BEGIN

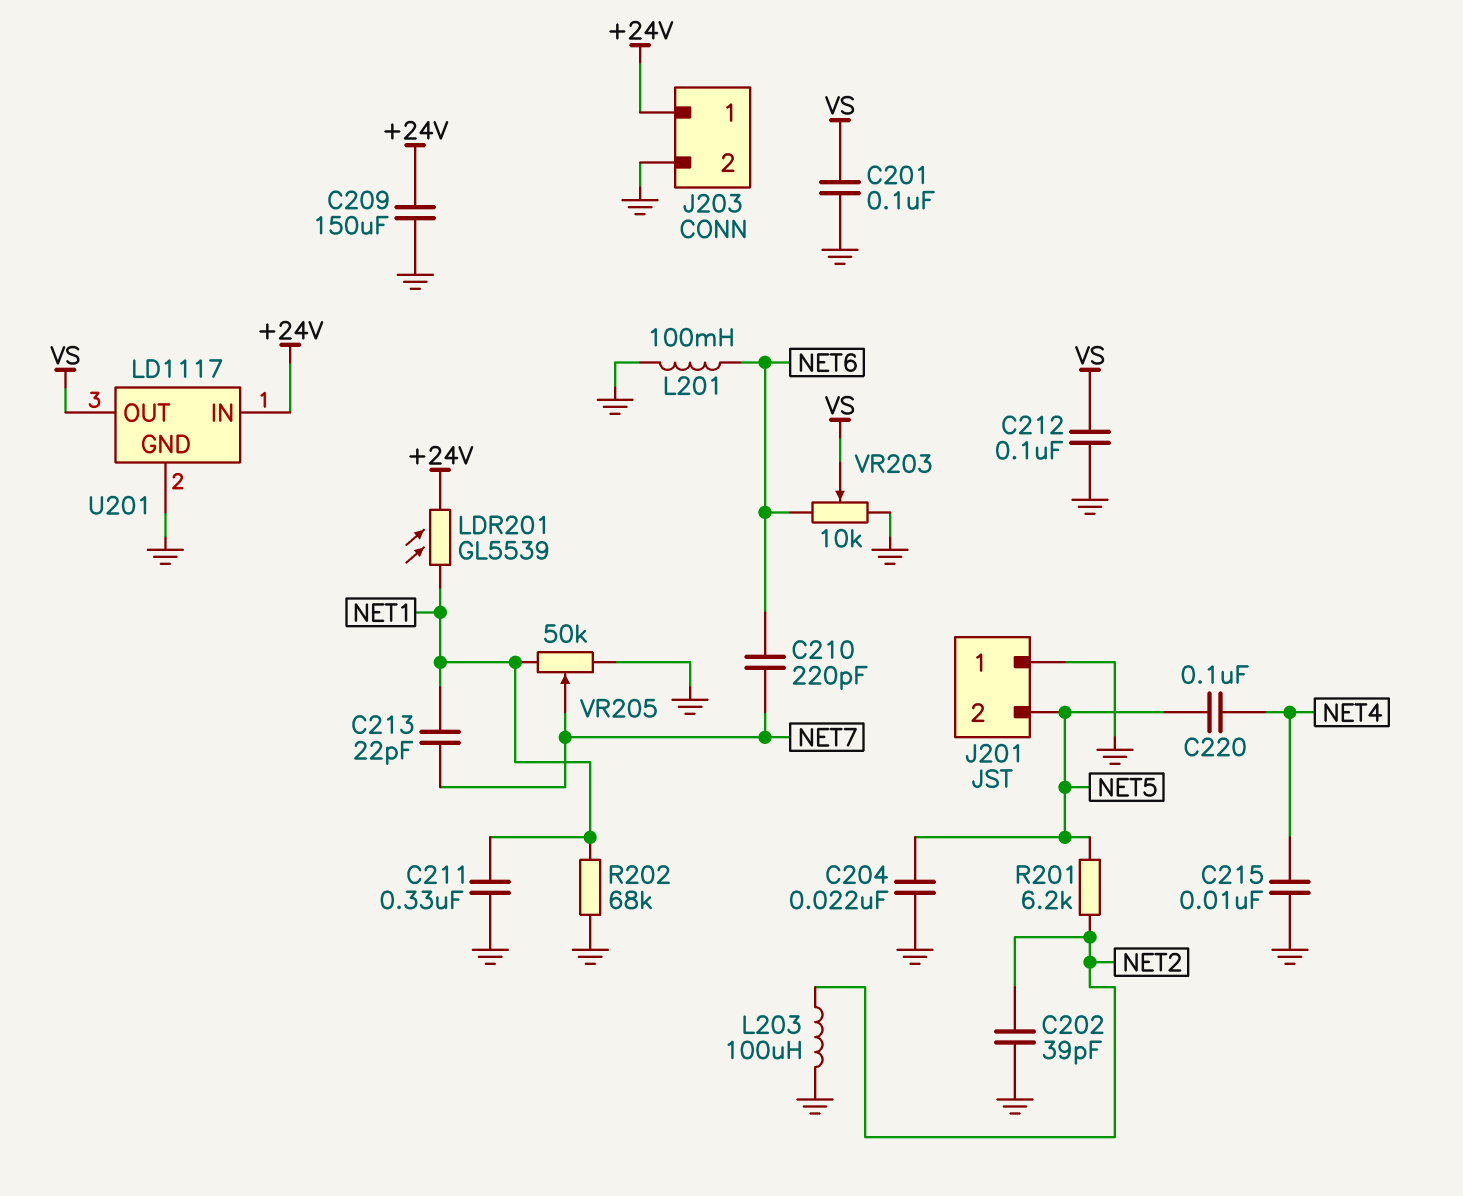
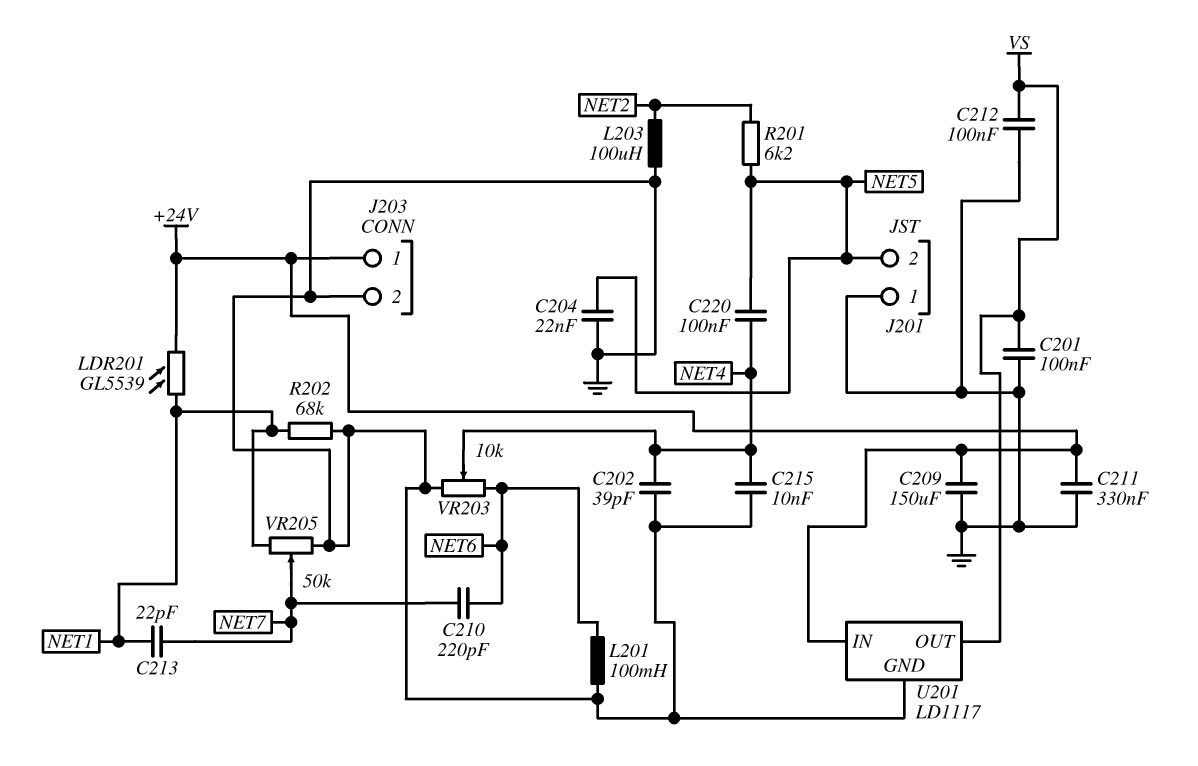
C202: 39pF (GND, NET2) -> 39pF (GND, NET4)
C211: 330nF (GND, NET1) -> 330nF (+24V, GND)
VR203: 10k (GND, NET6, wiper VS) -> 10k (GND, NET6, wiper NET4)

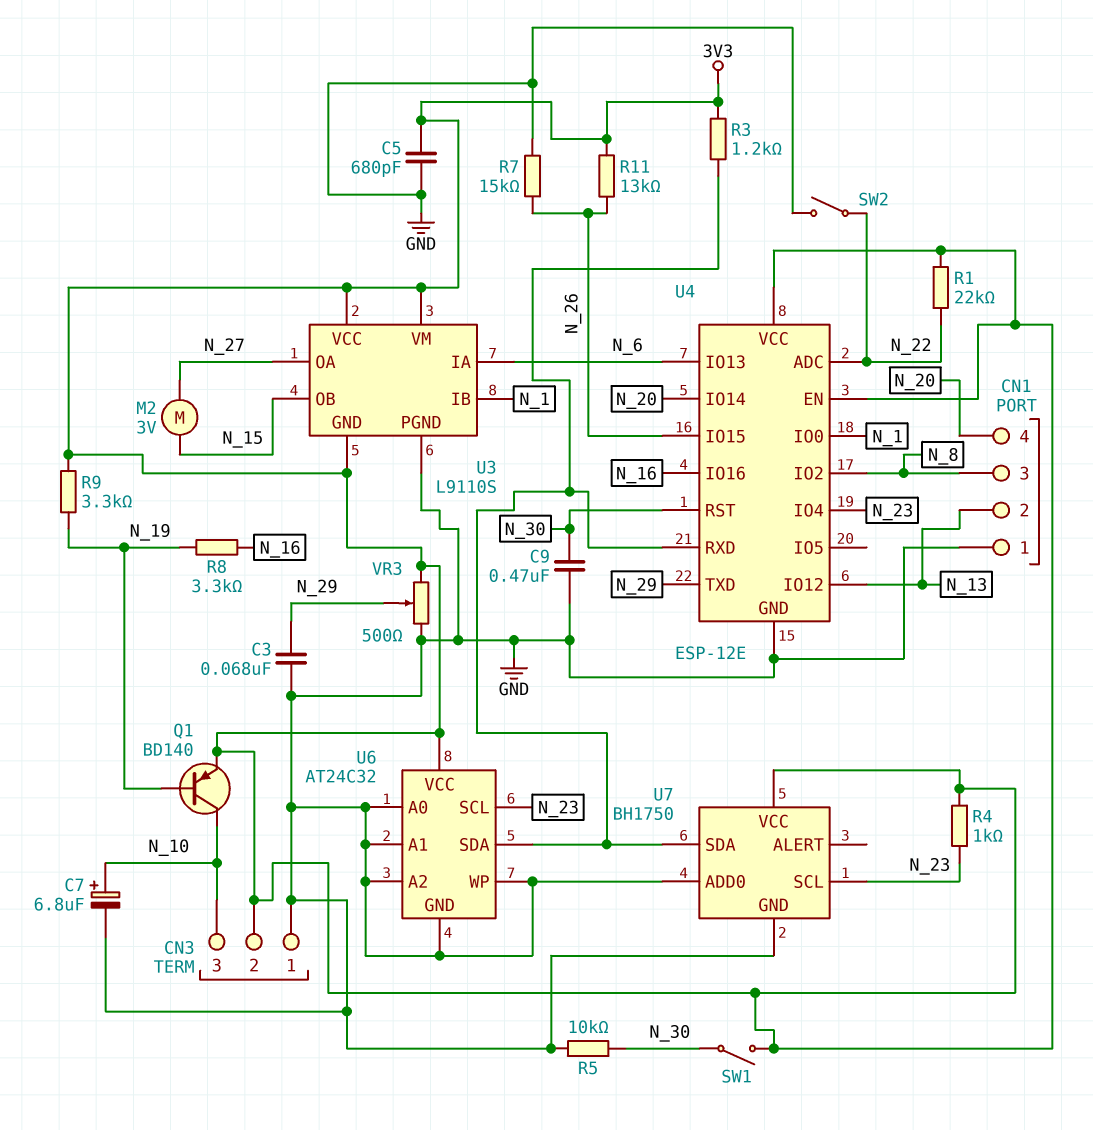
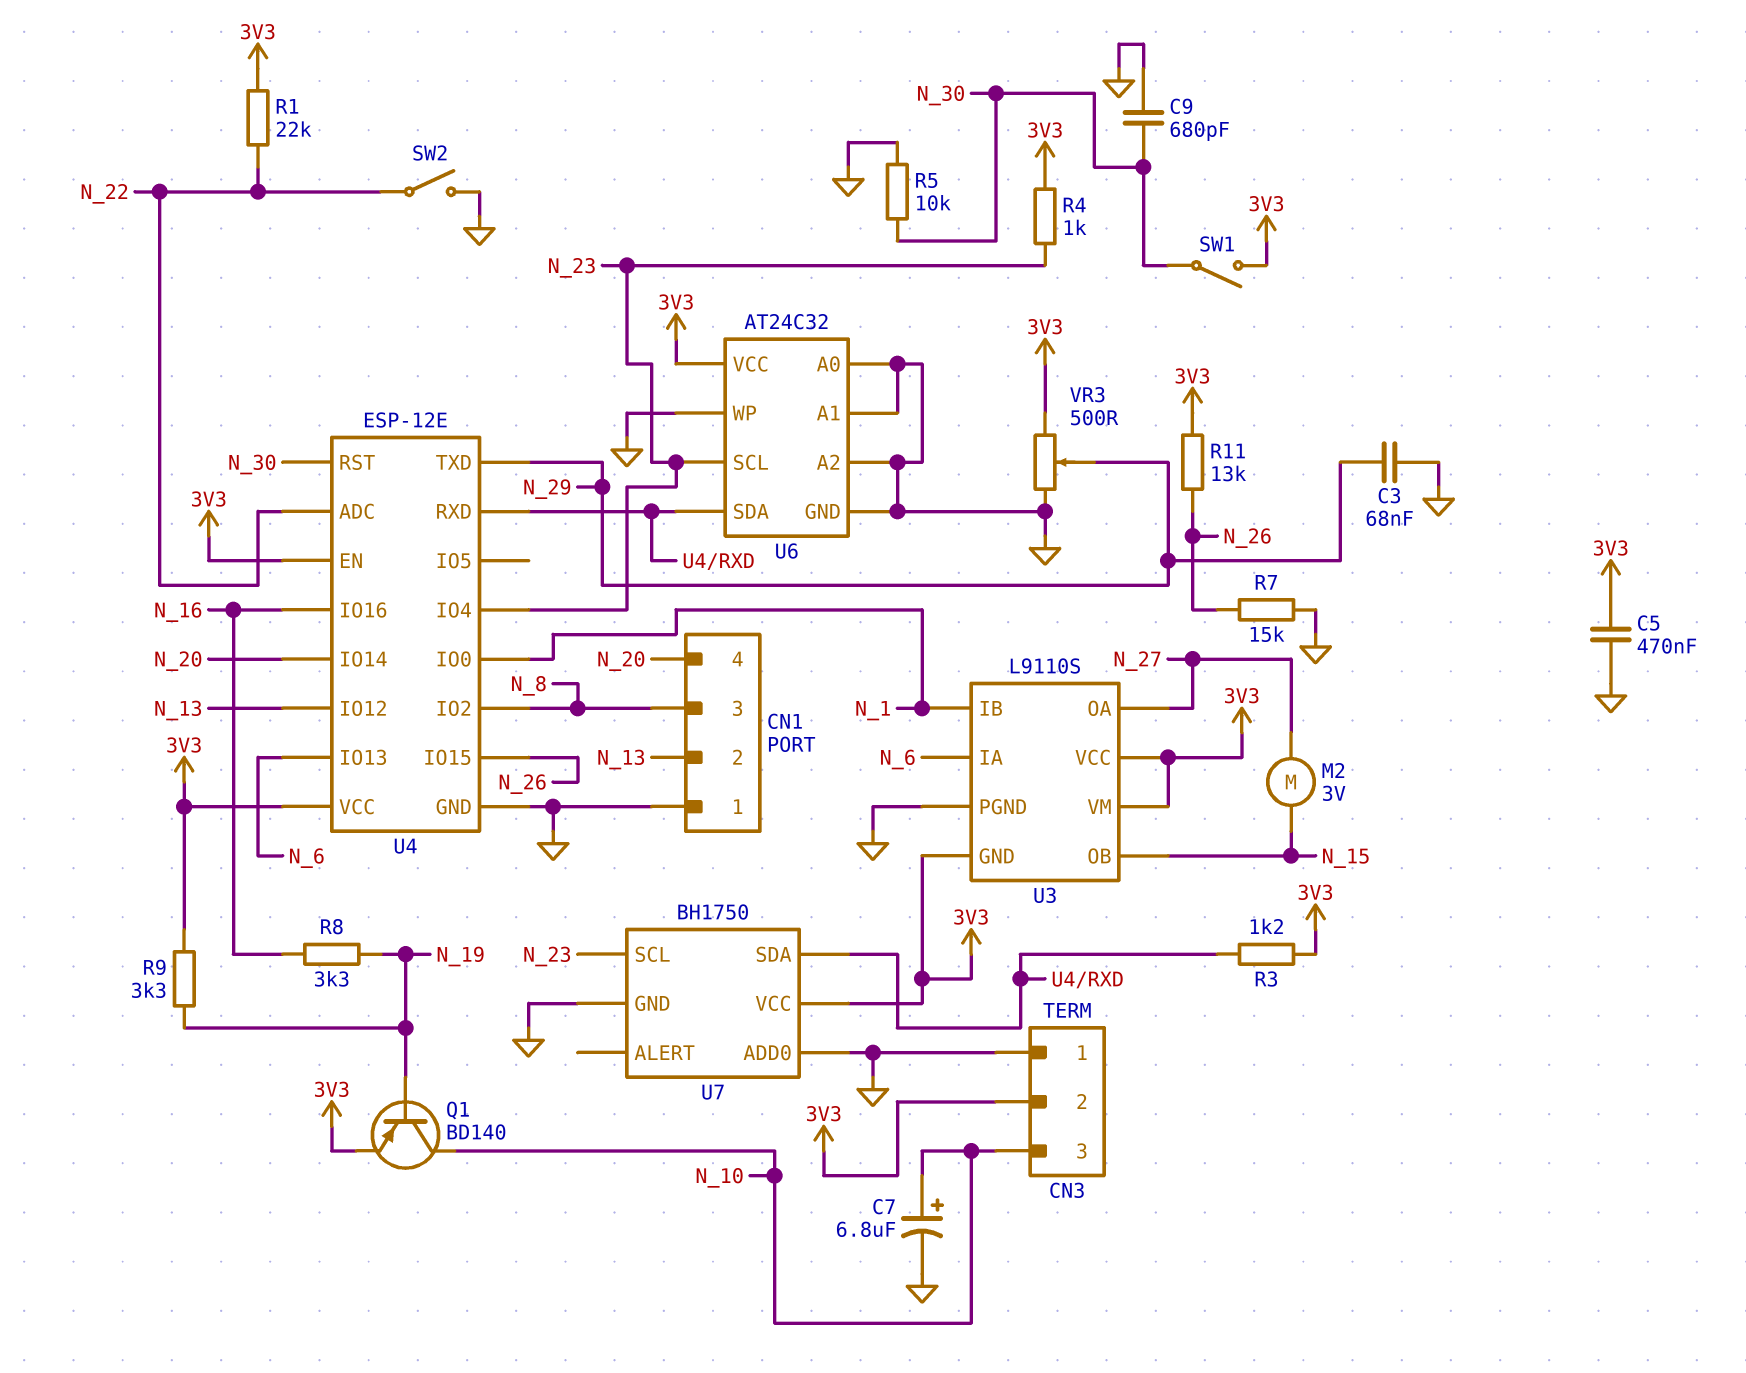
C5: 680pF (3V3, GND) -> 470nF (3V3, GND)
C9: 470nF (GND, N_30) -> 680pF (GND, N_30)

END

[Instructions for the task]
All entries above, minus the pictures, should be repeated exactly.

[Finished task]
C202: 39pF (GND, NET2) -> 39pF (GND, NET4)
C211: 330nF (GND, NET1) -> 330nF (+24V, GND)
VR203: 10k (GND, NET6, wiper VS) -> 10k (GND, NET6, wiper NET4)

C5: 680pF (3V3, GND) -> 470nF (3V3, GND)
C9: 470nF (GND, N_30) -> 680pF (GND, N_30)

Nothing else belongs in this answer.